§ **Input data**:

^^^^

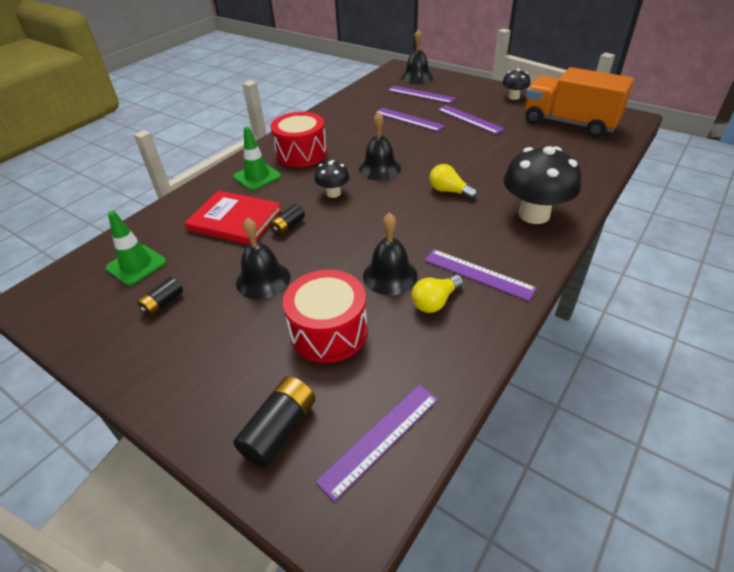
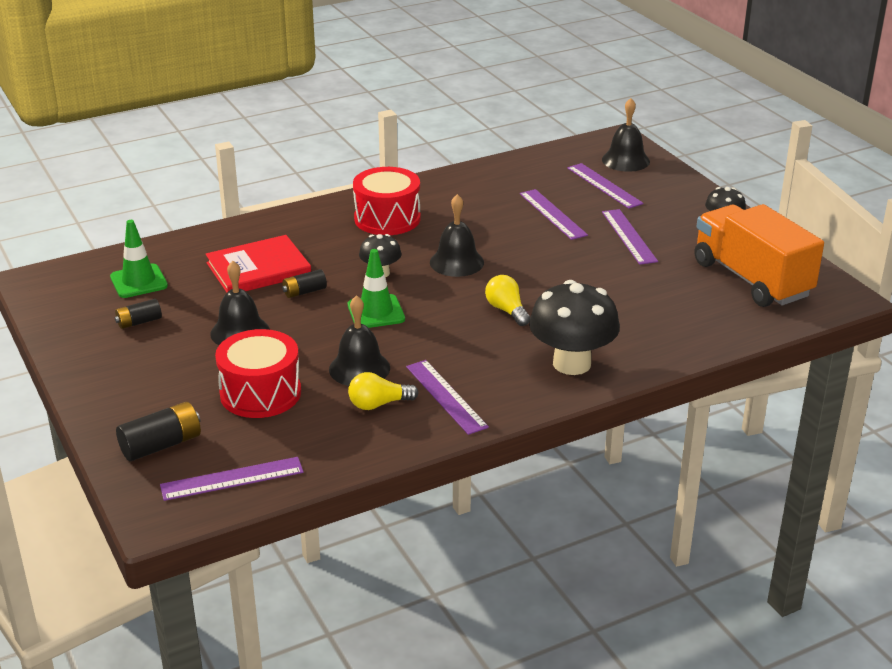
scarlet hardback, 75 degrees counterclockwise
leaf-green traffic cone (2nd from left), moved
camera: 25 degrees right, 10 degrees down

^^^^

§ **Your instructions**: Your reply should be the full data above, copied exactly, with no pictures in it.

§ **Response for this exercise**:
scarlet hardback, 75 degrees counterclockwise
leaf-green traffic cone (2nd from left), moved
camera: 25 degrees right, 10 degrees down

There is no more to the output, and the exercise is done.